WHAT YOU HAVE TO DO: If an entry includes an image, drop the image and copy the rest verbatim.

(Data excerpts)

######

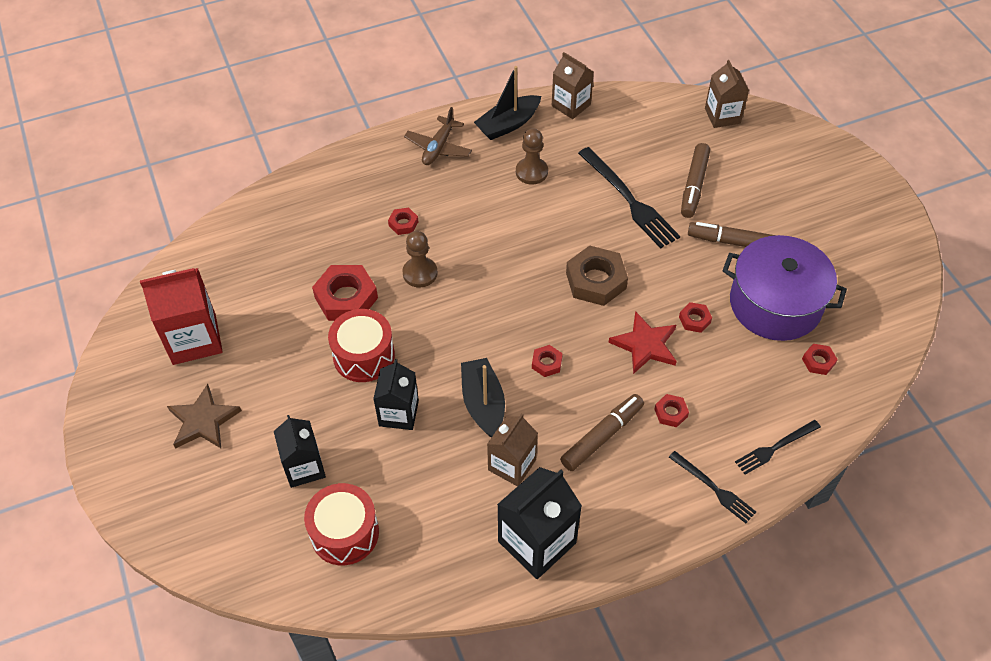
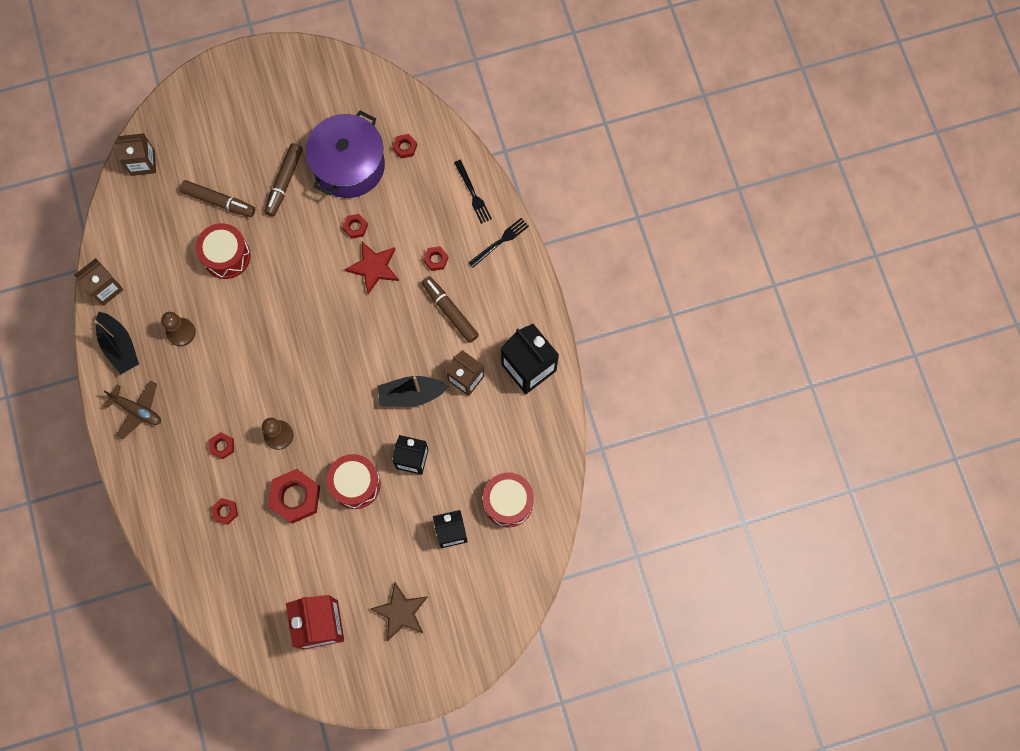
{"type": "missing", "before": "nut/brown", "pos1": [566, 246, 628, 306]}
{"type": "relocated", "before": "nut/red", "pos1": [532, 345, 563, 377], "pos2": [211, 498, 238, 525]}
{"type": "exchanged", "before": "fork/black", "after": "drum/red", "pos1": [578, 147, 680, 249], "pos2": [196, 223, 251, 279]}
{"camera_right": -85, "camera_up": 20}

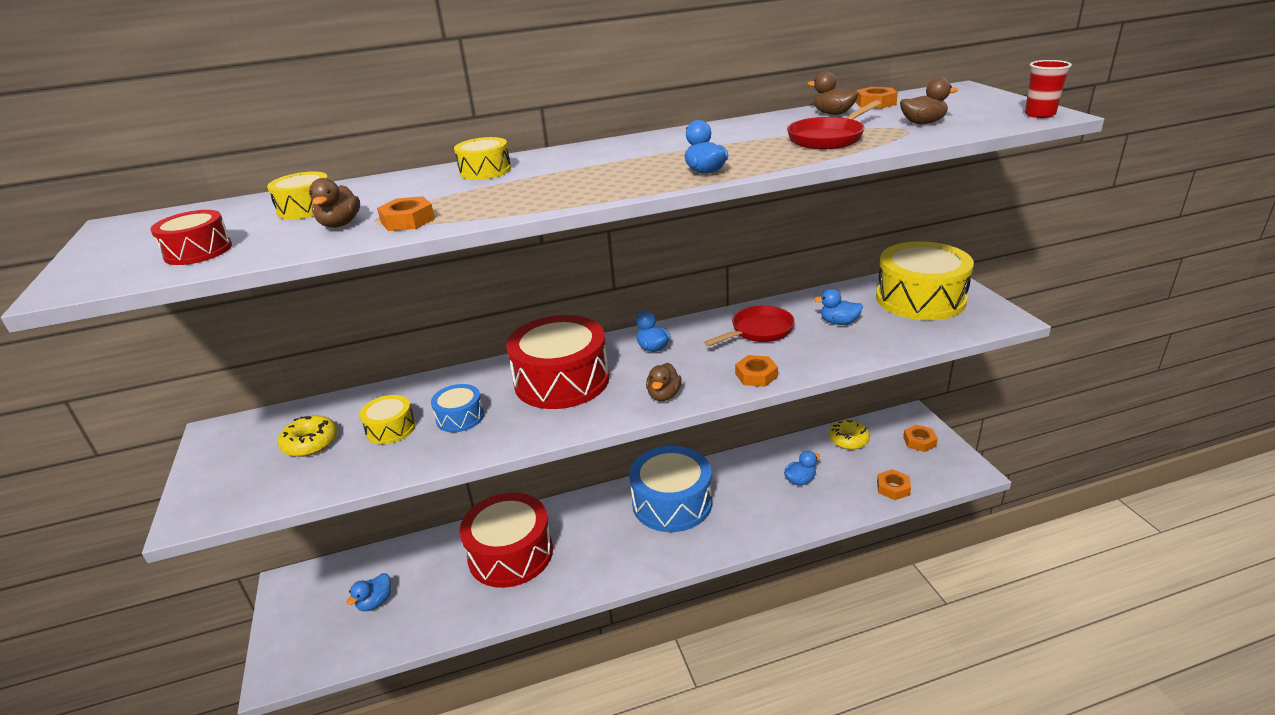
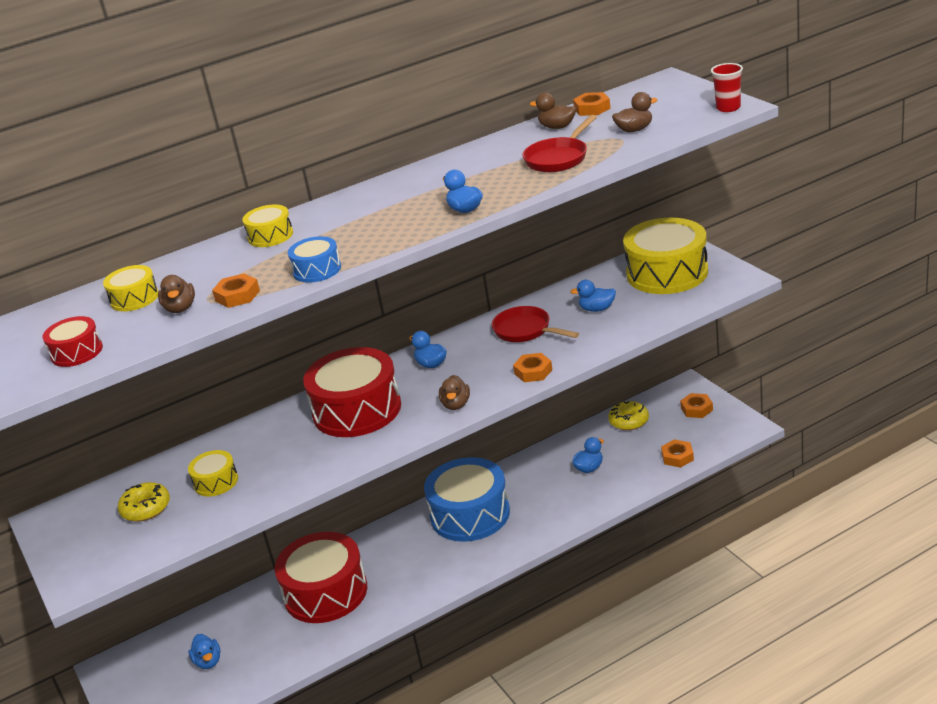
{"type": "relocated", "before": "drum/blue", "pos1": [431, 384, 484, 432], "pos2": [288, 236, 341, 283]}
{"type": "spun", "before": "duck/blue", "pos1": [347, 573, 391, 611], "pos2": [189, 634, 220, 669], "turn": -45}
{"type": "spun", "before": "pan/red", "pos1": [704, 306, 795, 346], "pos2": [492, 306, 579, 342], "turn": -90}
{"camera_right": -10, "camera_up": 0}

######

ANSWER TO THIS TASK:
{"type": "missing", "before": "nut/brown", "pos1": [566, 246, 628, 306]}
{"type": "relocated", "before": "nut/red", "pos1": [532, 345, 563, 377], "pos2": [211, 498, 238, 525]}
{"type": "exchanged", "before": "fork/black", "after": "drum/red", "pos1": [578, 147, 680, 249], "pos2": [196, 223, 251, 279]}
{"camera_right": -85, "camera_up": 20}

{"type": "relocated", "before": "drum/blue", "pos1": [431, 384, 484, 432], "pos2": [288, 236, 341, 283]}
{"type": "spun", "before": "duck/blue", "pos1": [347, 573, 391, 611], "pos2": [189, 634, 220, 669], "turn": -45}
{"type": "spun", "before": "pan/red", "pos1": [704, 306, 795, 346], "pos2": [492, 306, 579, 342], "turn": -90}
{"camera_right": -10, "camera_up": 0}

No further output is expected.